• [PROBLEM TO WORK ON]
Retype all the records with nothing changed.

• [DATA RECORDS]
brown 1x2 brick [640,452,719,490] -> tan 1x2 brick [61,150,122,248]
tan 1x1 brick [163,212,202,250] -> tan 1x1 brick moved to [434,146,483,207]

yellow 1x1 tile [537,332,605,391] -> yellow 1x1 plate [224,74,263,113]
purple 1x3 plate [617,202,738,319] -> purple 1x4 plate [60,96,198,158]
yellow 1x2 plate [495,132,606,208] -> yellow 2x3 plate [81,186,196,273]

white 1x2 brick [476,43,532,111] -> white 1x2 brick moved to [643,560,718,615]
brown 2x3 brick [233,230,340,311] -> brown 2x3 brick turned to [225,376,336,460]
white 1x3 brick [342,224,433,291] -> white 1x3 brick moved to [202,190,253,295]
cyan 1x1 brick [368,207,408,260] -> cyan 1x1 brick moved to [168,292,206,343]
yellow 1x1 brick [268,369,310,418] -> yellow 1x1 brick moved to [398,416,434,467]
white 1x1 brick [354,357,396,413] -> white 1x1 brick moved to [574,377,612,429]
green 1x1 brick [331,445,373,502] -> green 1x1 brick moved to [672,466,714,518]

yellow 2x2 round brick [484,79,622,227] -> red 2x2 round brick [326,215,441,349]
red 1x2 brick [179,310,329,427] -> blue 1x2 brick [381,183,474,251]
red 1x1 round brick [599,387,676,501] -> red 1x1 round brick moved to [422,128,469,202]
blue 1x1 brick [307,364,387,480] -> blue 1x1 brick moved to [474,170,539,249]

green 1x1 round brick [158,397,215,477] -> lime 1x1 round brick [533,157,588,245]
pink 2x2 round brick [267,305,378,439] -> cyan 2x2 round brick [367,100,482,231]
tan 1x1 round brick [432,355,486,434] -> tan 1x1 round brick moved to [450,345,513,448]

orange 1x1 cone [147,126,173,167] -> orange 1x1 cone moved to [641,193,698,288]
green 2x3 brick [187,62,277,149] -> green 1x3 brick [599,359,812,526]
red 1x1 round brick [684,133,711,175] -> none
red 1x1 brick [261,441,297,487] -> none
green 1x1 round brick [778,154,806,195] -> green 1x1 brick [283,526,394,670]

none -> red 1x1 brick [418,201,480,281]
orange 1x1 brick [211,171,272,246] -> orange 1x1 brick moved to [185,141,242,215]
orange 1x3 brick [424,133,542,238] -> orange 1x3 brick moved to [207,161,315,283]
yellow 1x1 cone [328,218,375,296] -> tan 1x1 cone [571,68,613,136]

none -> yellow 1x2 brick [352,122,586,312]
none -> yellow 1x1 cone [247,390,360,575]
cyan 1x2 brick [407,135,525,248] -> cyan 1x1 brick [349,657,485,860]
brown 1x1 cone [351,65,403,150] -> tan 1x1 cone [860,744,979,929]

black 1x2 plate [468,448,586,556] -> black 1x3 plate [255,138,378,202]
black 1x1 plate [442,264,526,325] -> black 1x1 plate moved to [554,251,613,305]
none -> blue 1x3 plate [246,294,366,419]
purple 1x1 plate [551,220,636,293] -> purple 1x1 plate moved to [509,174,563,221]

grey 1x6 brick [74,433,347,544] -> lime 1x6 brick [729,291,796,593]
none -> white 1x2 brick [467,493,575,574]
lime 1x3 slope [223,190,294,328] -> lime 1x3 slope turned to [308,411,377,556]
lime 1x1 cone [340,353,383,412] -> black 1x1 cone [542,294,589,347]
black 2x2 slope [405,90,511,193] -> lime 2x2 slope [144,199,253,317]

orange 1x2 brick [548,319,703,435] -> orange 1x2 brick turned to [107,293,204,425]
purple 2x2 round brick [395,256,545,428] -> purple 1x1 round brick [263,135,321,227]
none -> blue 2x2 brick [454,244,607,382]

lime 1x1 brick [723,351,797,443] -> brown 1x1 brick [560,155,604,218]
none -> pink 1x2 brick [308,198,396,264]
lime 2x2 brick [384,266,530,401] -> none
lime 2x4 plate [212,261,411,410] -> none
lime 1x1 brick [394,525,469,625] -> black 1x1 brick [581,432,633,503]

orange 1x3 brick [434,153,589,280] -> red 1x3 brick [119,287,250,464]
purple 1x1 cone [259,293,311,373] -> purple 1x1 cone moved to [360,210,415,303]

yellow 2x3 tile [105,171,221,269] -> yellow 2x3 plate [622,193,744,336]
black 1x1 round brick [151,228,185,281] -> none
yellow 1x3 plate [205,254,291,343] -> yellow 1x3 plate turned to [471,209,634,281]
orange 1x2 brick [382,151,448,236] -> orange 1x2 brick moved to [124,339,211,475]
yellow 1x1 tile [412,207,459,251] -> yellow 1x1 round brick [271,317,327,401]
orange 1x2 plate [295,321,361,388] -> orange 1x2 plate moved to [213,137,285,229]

• [ANSWER SECTION]
brown 1x2 brick [640,452,719,490] -> tan 1x2 brick [61,150,122,248]
tan 1x1 brick [163,212,202,250] -> tan 1x1 brick moved to [434,146,483,207]

yellow 1x1 tile [537,332,605,391] -> yellow 1x1 plate [224,74,263,113]
purple 1x3 plate [617,202,738,319] -> purple 1x4 plate [60,96,198,158]
yellow 1x2 plate [495,132,606,208] -> yellow 2x3 plate [81,186,196,273]

white 1x2 brick [476,43,532,111] -> white 1x2 brick moved to [643,560,718,615]
brown 2x3 brick [233,230,340,311] -> brown 2x3 brick turned to [225,376,336,460]
white 1x3 brick [342,224,433,291] -> white 1x3 brick moved to [202,190,253,295]
cyan 1x1 brick [368,207,408,260] -> cyan 1x1 brick moved to [168,292,206,343]
yellow 1x1 brick [268,369,310,418] -> yellow 1x1 brick moved to [398,416,434,467]
white 1x1 brick [354,357,396,413] -> white 1x1 brick moved to [574,377,612,429]
green 1x1 brick [331,445,373,502] -> green 1x1 brick moved to [672,466,714,518]

yellow 2x2 round brick [484,79,622,227] -> red 2x2 round brick [326,215,441,349]
red 1x2 brick [179,310,329,427] -> blue 1x2 brick [381,183,474,251]
red 1x1 round brick [599,387,676,501] -> red 1x1 round brick moved to [422,128,469,202]
blue 1x1 brick [307,364,387,480] -> blue 1x1 brick moved to [474,170,539,249]

green 1x1 round brick [158,397,215,477] -> lime 1x1 round brick [533,157,588,245]
pink 2x2 round brick [267,305,378,439] -> cyan 2x2 round brick [367,100,482,231]
tan 1x1 round brick [432,355,486,434] -> tan 1x1 round brick moved to [450,345,513,448]

orange 1x1 cone [147,126,173,167] -> orange 1x1 cone moved to [641,193,698,288]
green 2x3 brick [187,62,277,149] -> green 1x3 brick [599,359,812,526]
red 1x1 round brick [684,133,711,175] -> none
red 1x1 brick [261,441,297,487] -> none
green 1x1 round brick [778,154,806,195] -> green 1x1 brick [283,526,394,670]

none -> red 1x1 brick [418,201,480,281]
orange 1x1 brick [211,171,272,246] -> orange 1x1 brick moved to [185,141,242,215]
orange 1x3 brick [424,133,542,238] -> orange 1x3 brick moved to [207,161,315,283]
yellow 1x1 cone [328,218,375,296] -> tan 1x1 cone [571,68,613,136]

none -> yellow 1x2 brick [352,122,586,312]
none -> yellow 1x1 cone [247,390,360,575]
cyan 1x2 brick [407,135,525,248] -> cyan 1x1 brick [349,657,485,860]
brown 1x1 cone [351,65,403,150] -> tan 1x1 cone [860,744,979,929]

black 1x2 plate [468,448,586,556] -> black 1x3 plate [255,138,378,202]
black 1x1 plate [442,264,526,325] -> black 1x1 plate moved to [554,251,613,305]
none -> blue 1x3 plate [246,294,366,419]
purple 1x1 plate [551,220,636,293] -> purple 1x1 plate moved to [509,174,563,221]

grey 1x6 brick [74,433,347,544] -> lime 1x6 brick [729,291,796,593]
none -> white 1x2 brick [467,493,575,574]
lime 1x3 slope [223,190,294,328] -> lime 1x3 slope turned to [308,411,377,556]
lime 1x1 cone [340,353,383,412] -> black 1x1 cone [542,294,589,347]
black 2x2 slope [405,90,511,193] -> lime 2x2 slope [144,199,253,317]

orange 1x2 brick [548,319,703,435] -> orange 1x2 brick turned to [107,293,204,425]
purple 2x2 round brick [395,256,545,428] -> purple 1x1 round brick [263,135,321,227]
none -> blue 2x2 brick [454,244,607,382]

lime 1x1 brick [723,351,797,443] -> brown 1x1 brick [560,155,604,218]
none -> pink 1x2 brick [308,198,396,264]
lime 2x2 brick [384,266,530,401] -> none
lime 2x4 plate [212,261,411,410] -> none
lime 1x1 brick [394,525,469,625] -> black 1x1 brick [581,432,633,503]

orange 1x3 brick [434,153,589,280] -> red 1x3 brick [119,287,250,464]
purple 1x1 cone [259,293,311,373] -> purple 1x1 cone moved to [360,210,415,303]

yellow 2x3 tile [105,171,221,269] -> yellow 2x3 plate [622,193,744,336]
black 1x1 round brick [151,228,185,281] -> none
yellow 1x3 plate [205,254,291,343] -> yellow 1x3 plate turned to [471,209,634,281]
orange 1x2 brick [382,151,448,236] -> orange 1x2 brick moved to [124,339,211,475]
yellow 1x1 tile [412,207,459,251] -> yellow 1x1 round brick [271,317,327,401]
orange 1x2 plate [295,321,361,388] -> orange 1x2 plate moved to [213,137,285,229]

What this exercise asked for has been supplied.